• _Exercise objective_: Retype exactly the lines from the one holding "J3 pin 1: SIG -> COM" through the final line of the data, both included.

• _Record set_:
::::

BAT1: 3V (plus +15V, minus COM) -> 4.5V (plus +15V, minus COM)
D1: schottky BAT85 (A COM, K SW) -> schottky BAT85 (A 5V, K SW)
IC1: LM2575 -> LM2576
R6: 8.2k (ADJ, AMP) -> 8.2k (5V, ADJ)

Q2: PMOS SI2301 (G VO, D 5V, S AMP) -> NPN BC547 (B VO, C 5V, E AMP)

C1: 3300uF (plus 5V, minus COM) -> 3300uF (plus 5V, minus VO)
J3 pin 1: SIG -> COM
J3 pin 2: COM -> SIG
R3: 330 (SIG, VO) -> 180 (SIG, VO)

::::

• _Response box_:
J3 pin 1: SIG -> COM
J3 pin 2: COM -> SIG
R3: 330 (SIG, VO) -> 180 (SIG, VO)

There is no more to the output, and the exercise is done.